═══ Extracted records

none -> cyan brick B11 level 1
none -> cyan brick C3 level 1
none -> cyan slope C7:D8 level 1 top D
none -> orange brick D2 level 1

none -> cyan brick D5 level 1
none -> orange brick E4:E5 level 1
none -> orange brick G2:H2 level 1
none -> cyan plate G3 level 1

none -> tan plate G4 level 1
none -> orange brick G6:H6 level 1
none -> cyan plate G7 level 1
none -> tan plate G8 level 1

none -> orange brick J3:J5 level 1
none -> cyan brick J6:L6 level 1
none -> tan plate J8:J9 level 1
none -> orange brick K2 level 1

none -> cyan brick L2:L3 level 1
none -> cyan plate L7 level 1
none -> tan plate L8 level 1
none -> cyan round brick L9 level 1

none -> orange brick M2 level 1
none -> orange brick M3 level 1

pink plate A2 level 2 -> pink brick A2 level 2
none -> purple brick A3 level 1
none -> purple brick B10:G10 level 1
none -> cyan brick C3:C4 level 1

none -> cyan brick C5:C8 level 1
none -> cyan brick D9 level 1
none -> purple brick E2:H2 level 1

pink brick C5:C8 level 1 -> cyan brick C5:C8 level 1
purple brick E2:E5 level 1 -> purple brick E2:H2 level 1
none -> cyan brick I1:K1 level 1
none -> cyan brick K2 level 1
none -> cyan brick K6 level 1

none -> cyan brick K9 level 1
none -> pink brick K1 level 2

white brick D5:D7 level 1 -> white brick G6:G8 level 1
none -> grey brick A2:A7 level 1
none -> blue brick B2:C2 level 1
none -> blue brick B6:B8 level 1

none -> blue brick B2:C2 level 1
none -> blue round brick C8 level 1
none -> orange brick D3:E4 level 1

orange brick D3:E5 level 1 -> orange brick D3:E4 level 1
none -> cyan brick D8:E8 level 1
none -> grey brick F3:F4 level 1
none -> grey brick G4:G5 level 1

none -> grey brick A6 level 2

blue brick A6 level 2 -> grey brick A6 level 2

══════

What the exercise asks. Set all the data down again, exactly as it reads above.

Solution to this exercise.
none -> cyan brick B11 level 1
none -> cyan brick C3 level 1
none -> cyan slope C7:D8 level 1 top D
none -> orange brick D2 level 1

none -> cyan brick D5 level 1
none -> orange brick E4:E5 level 1
none -> orange brick G2:H2 level 1
none -> cyan plate G3 level 1

none -> tan plate G4 level 1
none -> orange brick G6:H6 level 1
none -> cyan plate G7 level 1
none -> tan plate G8 level 1

none -> orange brick J3:J5 level 1
none -> cyan brick J6:L6 level 1
none -> tan plate J8:J9 level 1
none -> orange brick K2 level 1

none -> cyan brick L2:L3 level 1
none -> cyan plate L7 level 1
none -> tan plate L8 level 1
none -> cyan round brick L9 level 1

none -> orange brick M2 level 1
none -> orange brick M3 level 1

pink plate A2 level 2 -> pink brick A2 level 2
none -> purple brick A3 level 1
none -> purple brick B10:G10 level 1
none -> cyan brick C3:C4 level 1

none -> cyan brick C5:C8 level 1
none -> cyan brick D9 level 1
none -> purple brick E2:H2 level 1

pink brick C5:C8 level 1 -> cyan brick C5:C8 level 1
purple brick E2:E5 level 1 -> purple brick E2:H2 level 1
none -> cyan brick I1:K1 level 1
none -> cyan brick K2 level 1
none -> cyan brick K6 level 1

none -> cyan brick K9 level 1
none -> pink brick K1 level 2

white brick D5:D7 level 1 -> white brick G6:G8 level 1
none -> grey brick A2:A7 level 1
none -> blue brick B2:C2 level 1
none -> blue brick B6:B8 level 1

none -> blue brick B2:C2 level 1
none -> blue round brick C8 level 1
none -> orange brick D3:E4 level 1

orange brick D3:E5 level 1 -> orange brick D3:E4 level 1
none -> cyan brick D8:E8 level 1
none -> grey brick F3:F4 level 1
none -> grey brick G4:G5 level 1

none -> grey brick A6 level 2

blue brick A6 level 2 -> grey brick A6 level 2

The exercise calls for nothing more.